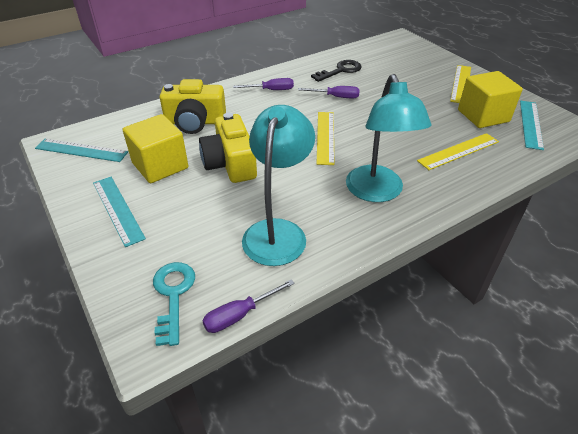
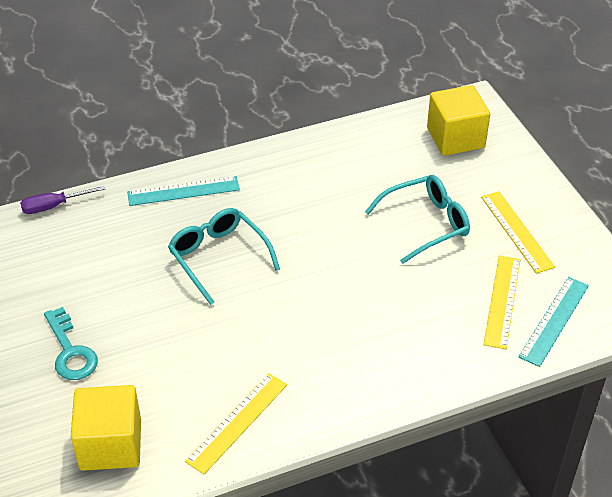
black key: 1 -> 0
purple screwdriver: 3 -> 1
turquoise glasses: 0 -> 2
turquoise lamp: 2 -> 0
turquoise ruler: 3 -> 2
yellow camera: 2 -> 0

☆ ☆ ☆ ☆ ☆

_TO DO_
Filter the data down to the lines that contain the string "turquoise", and copy them.

_TASK SOLUTION_
turquoise glasses: 0 -> 2
turquoise lamp: 2 -> 0
turquoise ruler: 3 -> 2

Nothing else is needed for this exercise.